··· Data for review

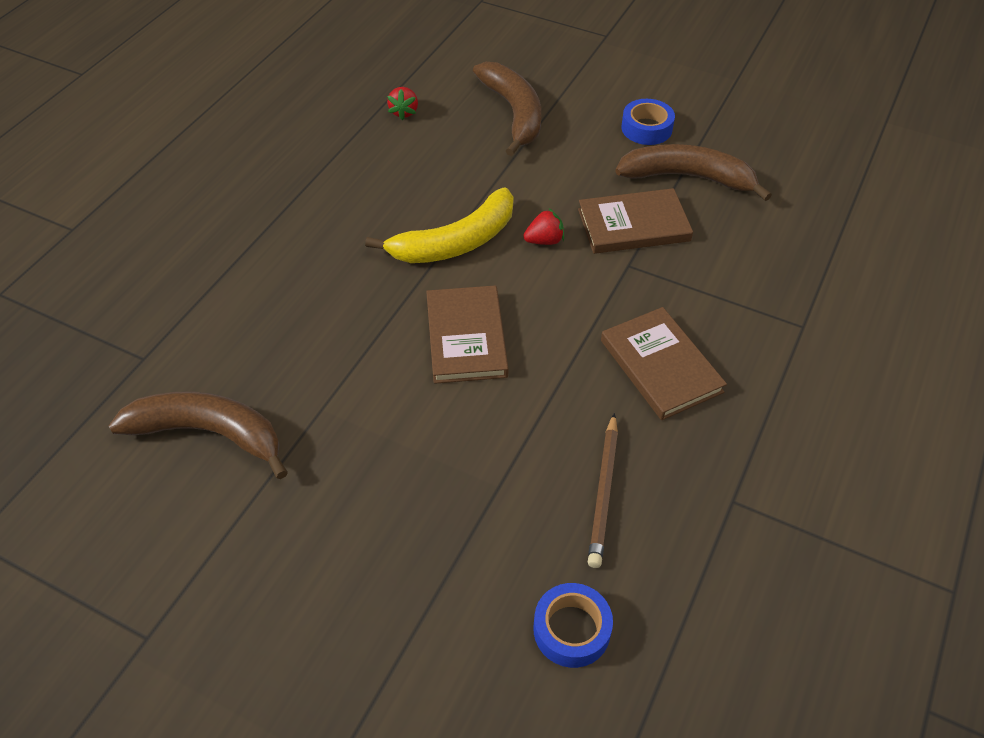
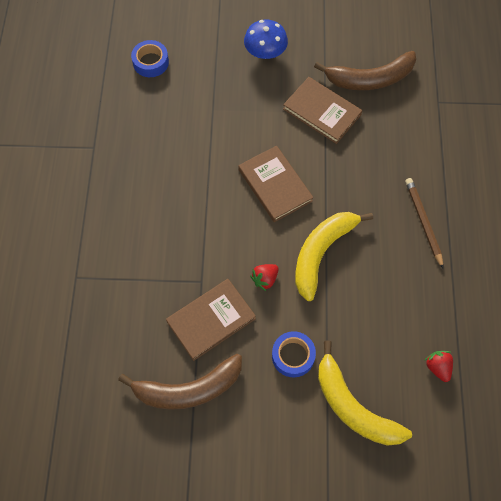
camera: 155 degrees right, 15 degrees up
(344, 557) = (265, 52): none -> blue mushroom
(514, 113) = (353, 406): brown banana -> yellow banana
(604, 492) = (160, 126): brown pencil -> brown pencil (423, 222)
(646, 128) = (240, 436): blue tape -> blue tape (293, 356)
(661, 366) = (155, 212): brown book -> brown book (322, 112)

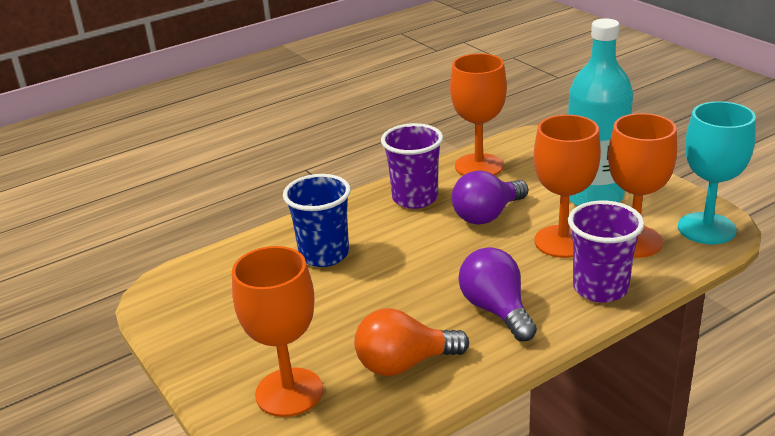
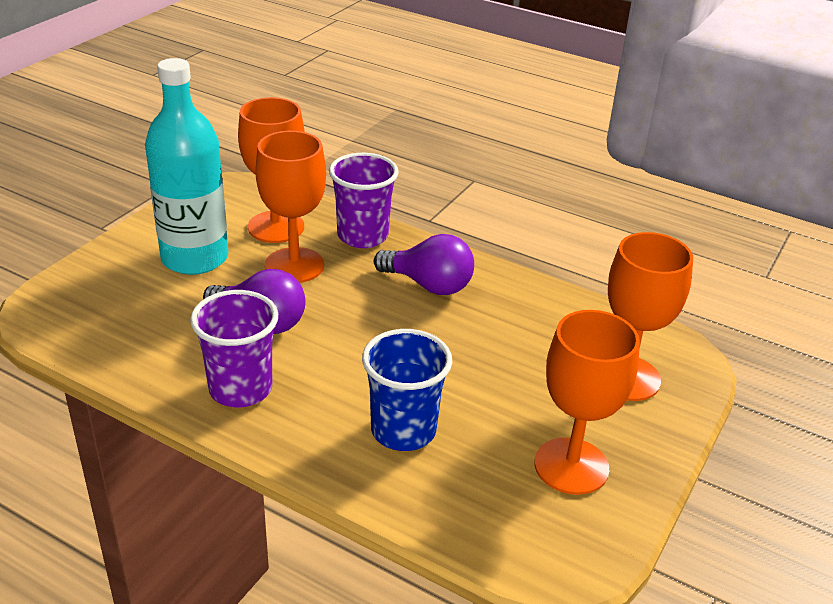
camera: 120 degrees left, 5 degrees up
(404, 364) = (538, 320): orange light bulb -> none
(479, 166) = (138, 353): orange goblet -> orange goblet (571, 466)
(496, 310) = (429, 285): purple light bulb -> purple light bulb turned 105 degrees counterclockwise
(706, 228) = (237, 193): turquoise goblet -> none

······

Work to be completed >> All of the data above must be printed exactly, minus its pictures.

Solution to the problem >>
camera: 155 degrees right, 15 degrees up
(344, 557) = (265, 52): none -> blue mushroom
(514, 113) = (353, 406): brown banana -> yellow banana
(604, 492) = (160, 126): brown pencil -> brown pencil (423, 222)
(646, 128) = (240, 436): blue tape -> blue tape (293, 356)
(661, 366) = (155, 212): brown book -> brown book (322, 112)

camera: 120 degrees left, 5 degrees up
(404, 364) = (538, 320): orange light bulb -> none
(479, 166) = (138, 353): orange goblet -> orange goblet (571, 466)
(496, 310) = (429, 285): purple light bulb -> purple light bulb turned 105 degrees counterclockwise
(706, 228) = (237, 193): turquoise goblet -> none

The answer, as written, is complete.